**TASK GOAL**
The entries that follow should be reproduced exactly, with no images carried over.

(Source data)

*** Block opens ***

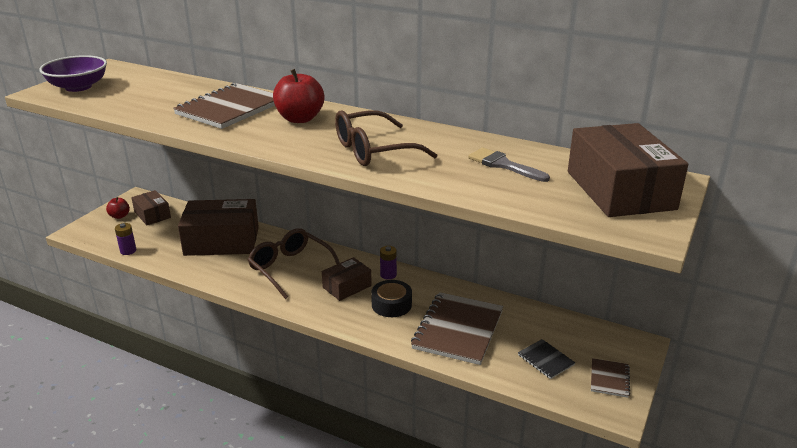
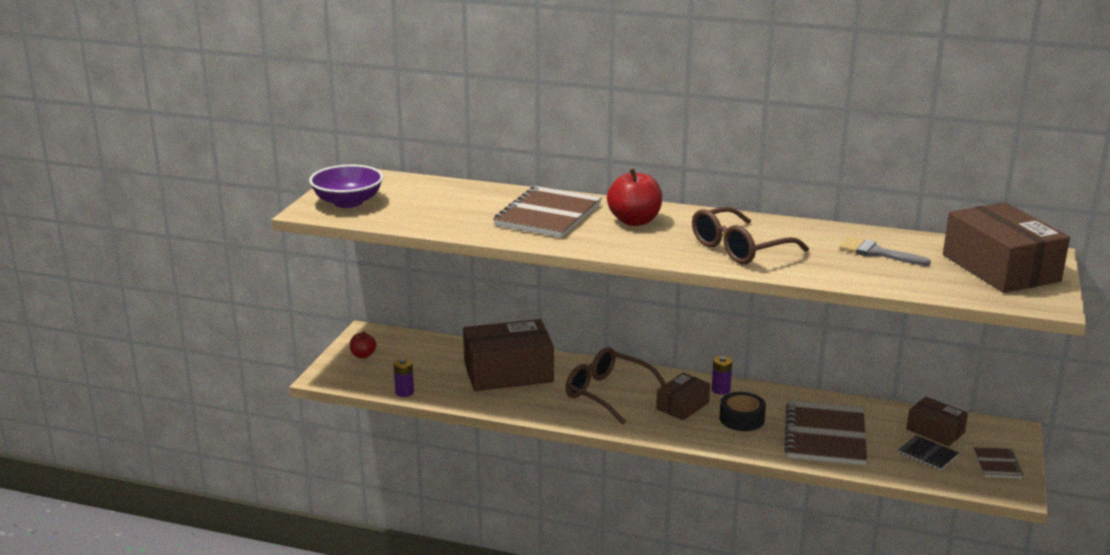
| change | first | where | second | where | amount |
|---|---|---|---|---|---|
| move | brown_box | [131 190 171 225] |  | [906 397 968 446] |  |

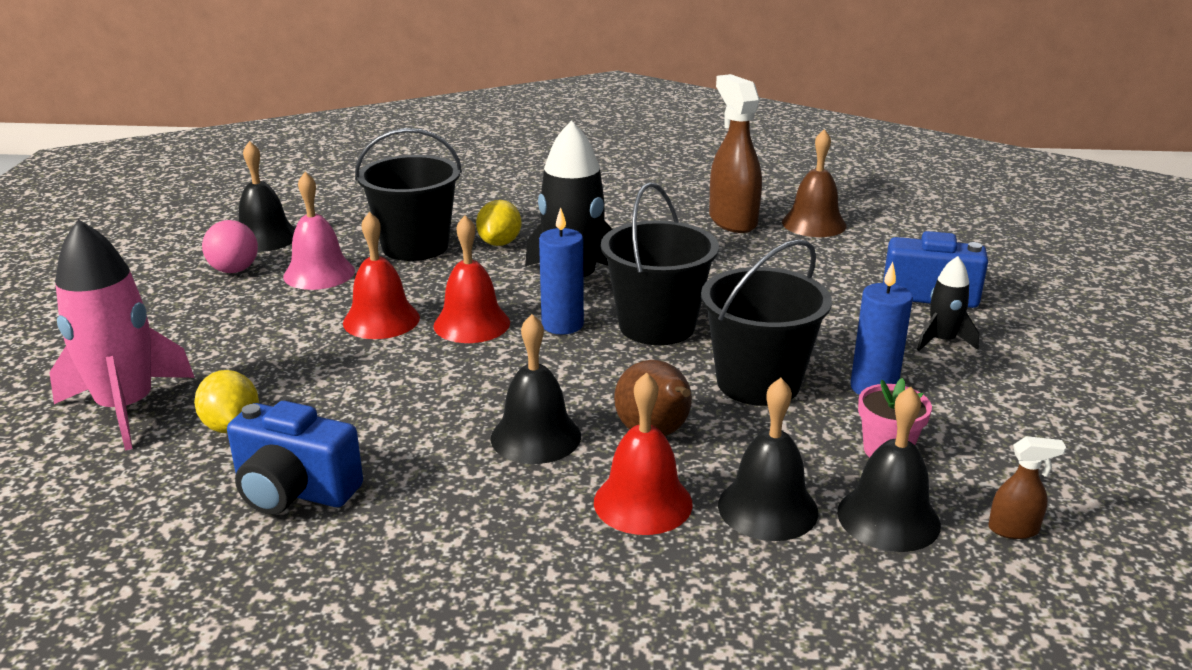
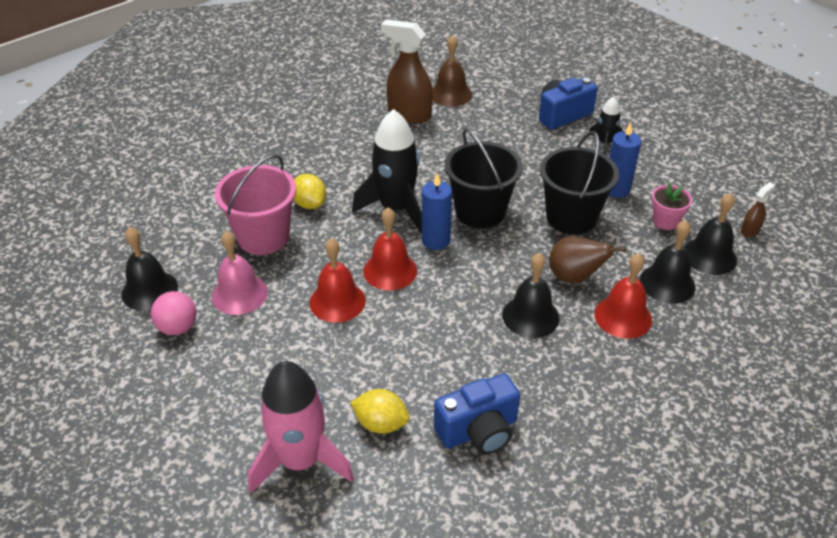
| change | first | where | second | where | amount |
|---|---|---|---|---|---|
| recolor | black_bucket | [355 128 462 261] | pink_bucket | [215 155 296 255] |  |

*** Block closes ***

**TASK RESULT**
| change | first | where | second | where | amount |
|---|---|---|---|---|---|
| move | brown_box | [131 190 171 225] |  | [906 397 968 446] |  |

| change | first | where | second | where | amount |
|---|---|---|---|---|---|
| recolor | black_bucket | [355 128 462 261] | pink_bucket | [215 155 296 255] |  |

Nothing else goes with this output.